Records shown:
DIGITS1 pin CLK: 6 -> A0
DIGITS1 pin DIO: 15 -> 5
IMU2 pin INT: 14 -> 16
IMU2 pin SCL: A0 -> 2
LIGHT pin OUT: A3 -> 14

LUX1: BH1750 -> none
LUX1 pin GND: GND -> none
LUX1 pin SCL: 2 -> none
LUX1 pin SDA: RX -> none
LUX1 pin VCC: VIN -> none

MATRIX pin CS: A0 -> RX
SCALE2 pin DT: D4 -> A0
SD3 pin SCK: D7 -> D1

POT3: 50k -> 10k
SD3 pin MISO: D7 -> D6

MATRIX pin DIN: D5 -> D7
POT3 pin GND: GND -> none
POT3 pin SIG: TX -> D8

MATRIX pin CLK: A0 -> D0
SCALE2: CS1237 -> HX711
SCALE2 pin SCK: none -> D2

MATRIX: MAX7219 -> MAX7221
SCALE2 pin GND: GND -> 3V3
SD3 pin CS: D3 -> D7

Work to complete:
Every entry must be repeated exactly; none may be skipped.

Your response:
DIGITS1 pin CLK: 6 -> A0
DIGITS1 pin DIO: 15 -> 5
IMU2 pin INT: 14 -> 16
IMU2 pin SCL: A0 -> 2
LIGHT pin OUT: A3 -> 14

LUX1: BH1750 -> none
LUX1 pin GND: GND -> none
LUX1 pin SCL: 2 -> none
LUX1 pin SDA: RX -> none
LUX1 pin VCC: VIN -> none

MATRIX pin CS: A0 -> RX
SCALE2 pin DT: D4 -> A0
SD3 pin SCK: D7 -> D1

POT3: 50k -> 10k
SD3 pin MISO: D7 -> D6

MATRIX pin DIN: D5 -> D7
POT3 pin GND: GND -> none
POT3 pin SIG: TX -> D8

MATRIX pin CLK: A0 -> D0
SCALE2: CS1237 -> HX711
SCALE2 pin SCK: none -> D2

MATRIX: MAX7219 -> MAX7221
SCALE2 pin GND: GND -> 3V3
SD3 pin CS: D3 -> D7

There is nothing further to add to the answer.